The answer is every line in the data below that contains the word "camera".

Material to process:
Segment Open

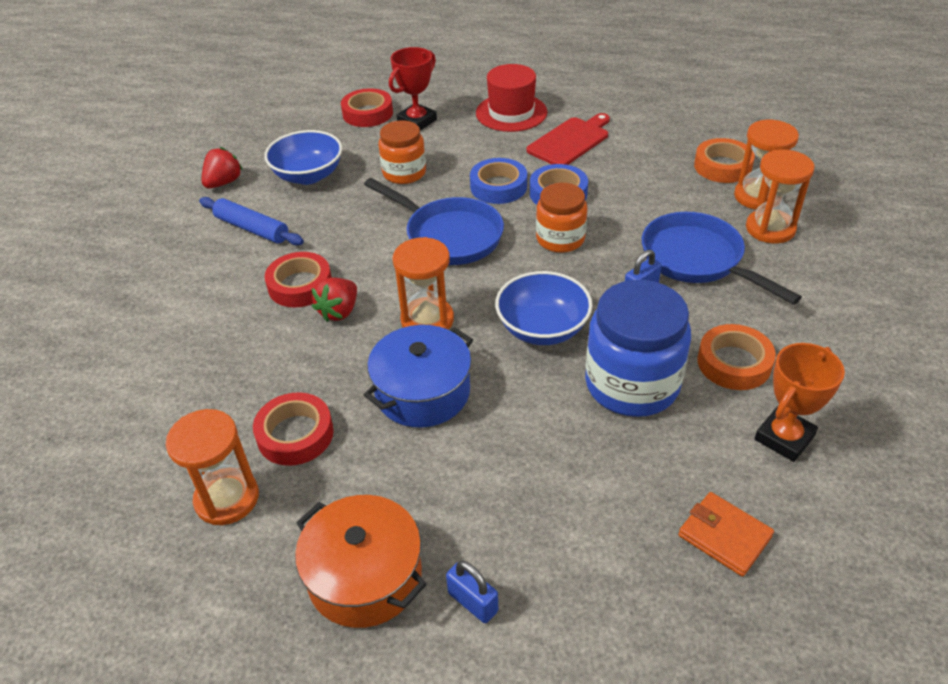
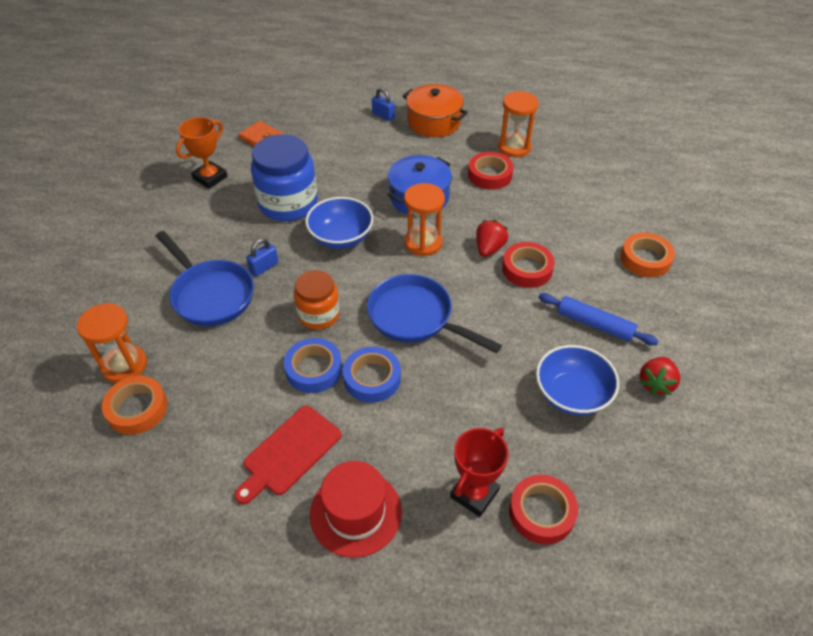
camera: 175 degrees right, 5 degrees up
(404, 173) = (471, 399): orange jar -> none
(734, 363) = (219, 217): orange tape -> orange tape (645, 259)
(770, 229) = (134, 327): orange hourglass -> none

Segment Closed
Segment Open

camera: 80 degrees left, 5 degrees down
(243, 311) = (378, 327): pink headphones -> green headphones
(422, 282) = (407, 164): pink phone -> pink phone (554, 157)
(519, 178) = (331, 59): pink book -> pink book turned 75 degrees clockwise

Segment Closed
Segment Open

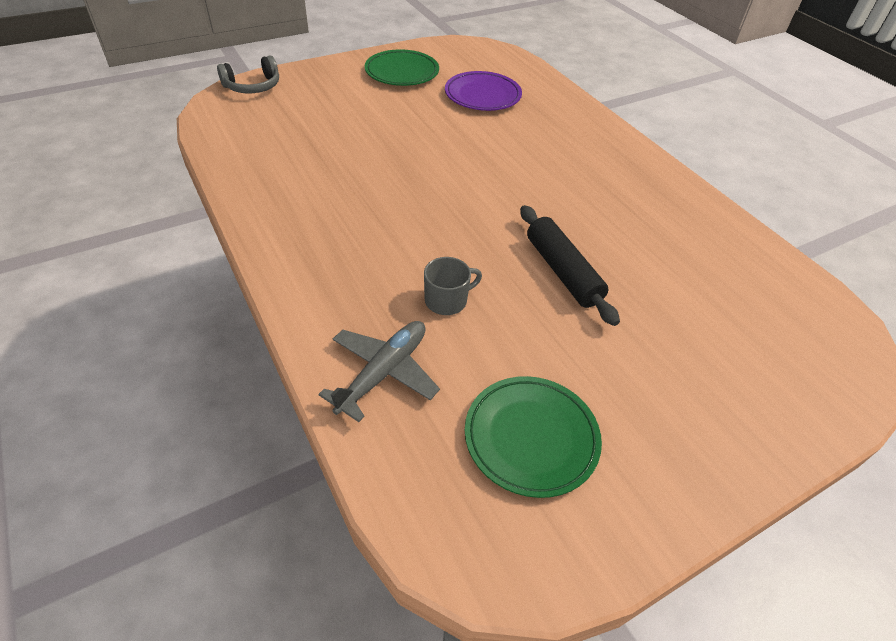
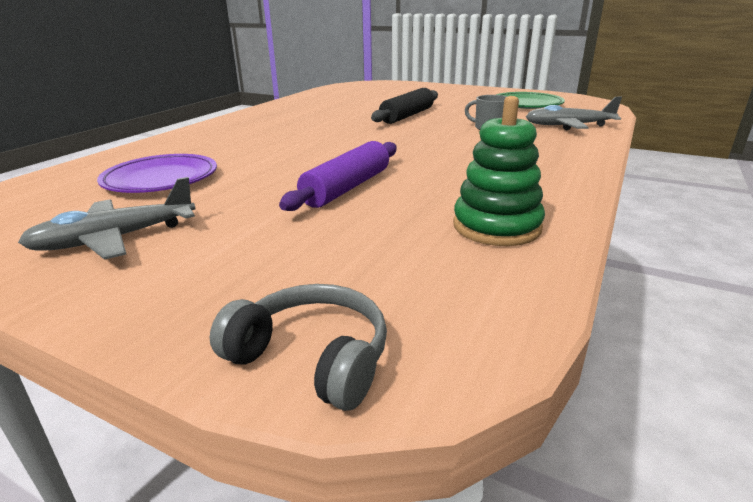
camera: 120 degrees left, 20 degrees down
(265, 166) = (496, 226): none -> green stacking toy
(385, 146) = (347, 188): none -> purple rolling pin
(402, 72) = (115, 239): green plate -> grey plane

Segment Closed

Answer space:
camera: 175 degrees right, 5 degrees up
camera: 80 degrees left, 5 degrees down
camera: 120 degrees left, 20 degrees down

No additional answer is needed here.